- What this task involves
Below are several entries. Transcribe exactly those lines that fall from the one with "camera: 10 degrees left, 20 degrees down" through the one with "(470, 282) = (407, 296): black", end lines included.

- Dataset records
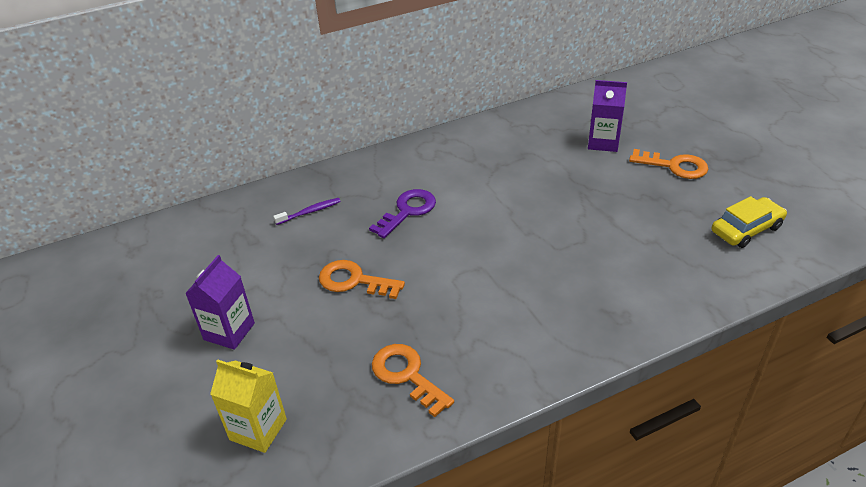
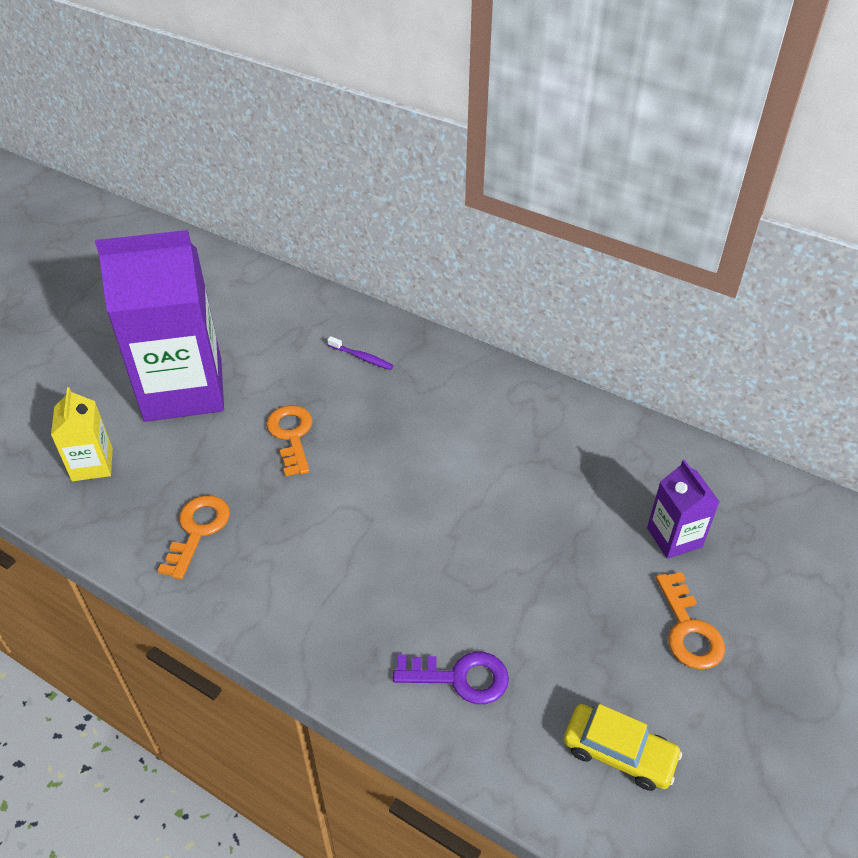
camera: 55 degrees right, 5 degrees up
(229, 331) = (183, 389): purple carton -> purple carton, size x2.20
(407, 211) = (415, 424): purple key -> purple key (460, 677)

==

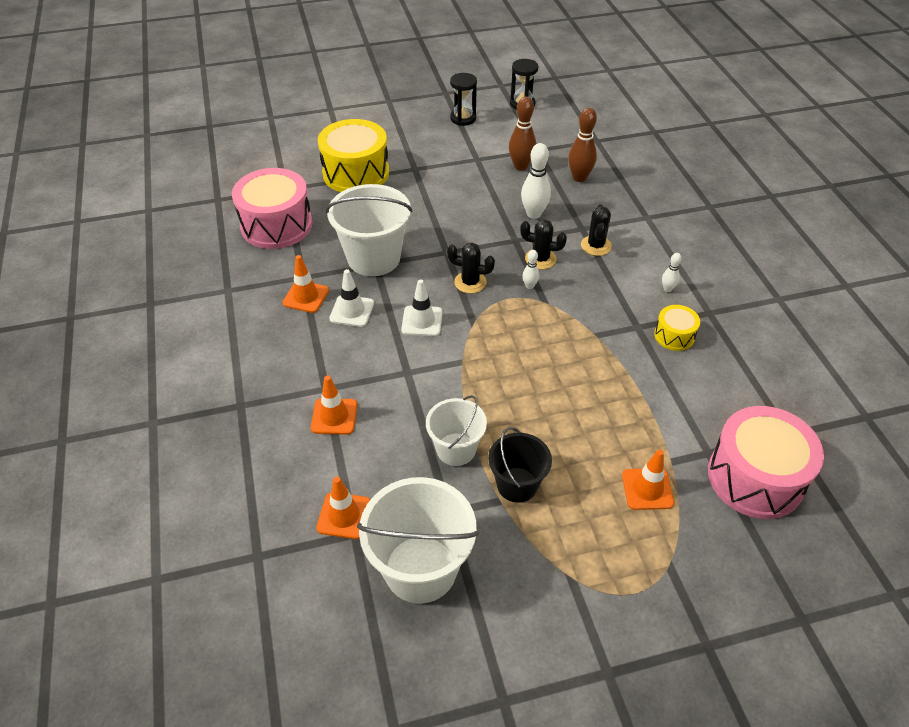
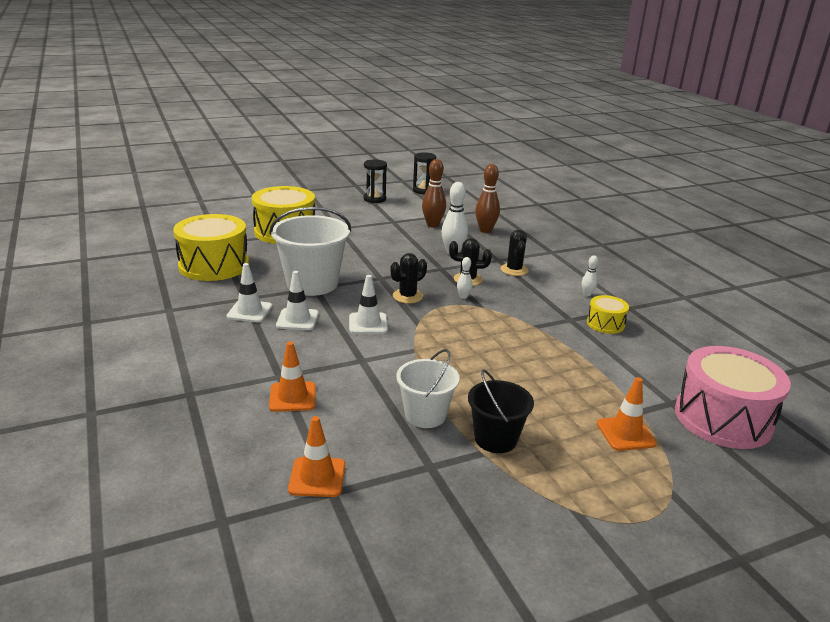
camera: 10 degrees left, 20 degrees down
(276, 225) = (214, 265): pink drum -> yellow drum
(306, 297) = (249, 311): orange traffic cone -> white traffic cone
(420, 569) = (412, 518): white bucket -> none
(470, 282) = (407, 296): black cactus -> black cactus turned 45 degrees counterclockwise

...

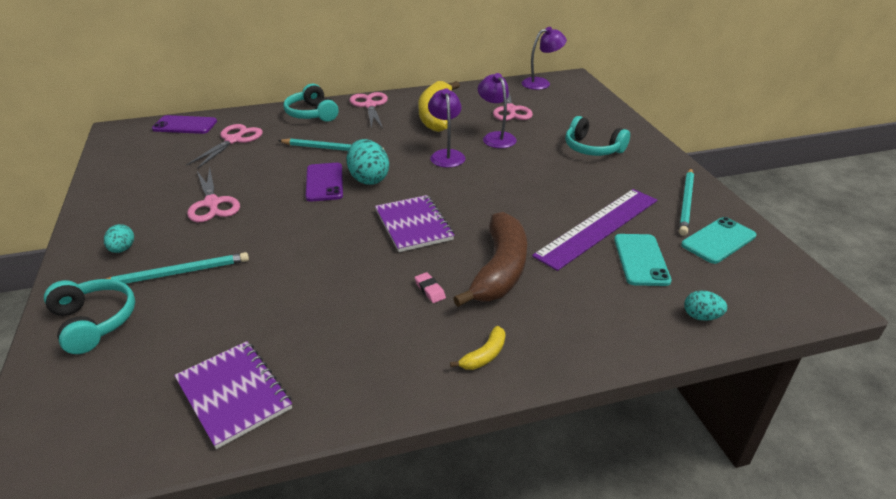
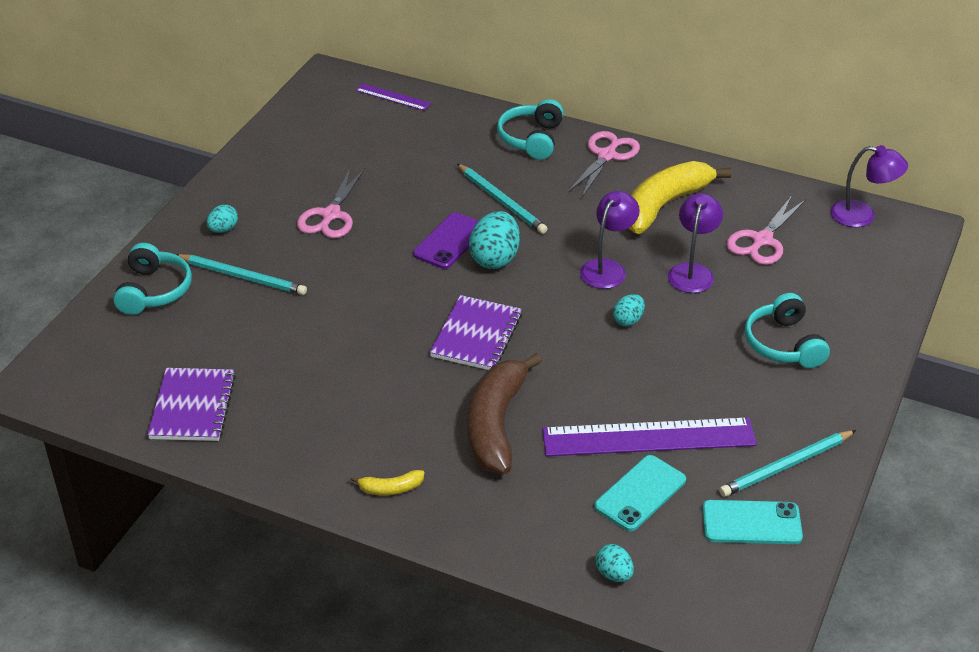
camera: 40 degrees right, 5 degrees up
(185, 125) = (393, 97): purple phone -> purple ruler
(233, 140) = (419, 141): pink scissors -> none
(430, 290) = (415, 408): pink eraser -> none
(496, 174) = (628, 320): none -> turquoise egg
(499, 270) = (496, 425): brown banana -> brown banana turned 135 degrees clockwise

- Result below
camera: 10 degrees left, 20 degrees down
(276, 225) = (214, 265): pink drum -> yellow drum
(306, 297) = (249, 311): orange traffic cone -> white traffic cone
(420, 569) = (412, 518): white bucket -> none
(470, 282) = (407, 296): black cactus -> black cactus turned 45 degrees counterclockwise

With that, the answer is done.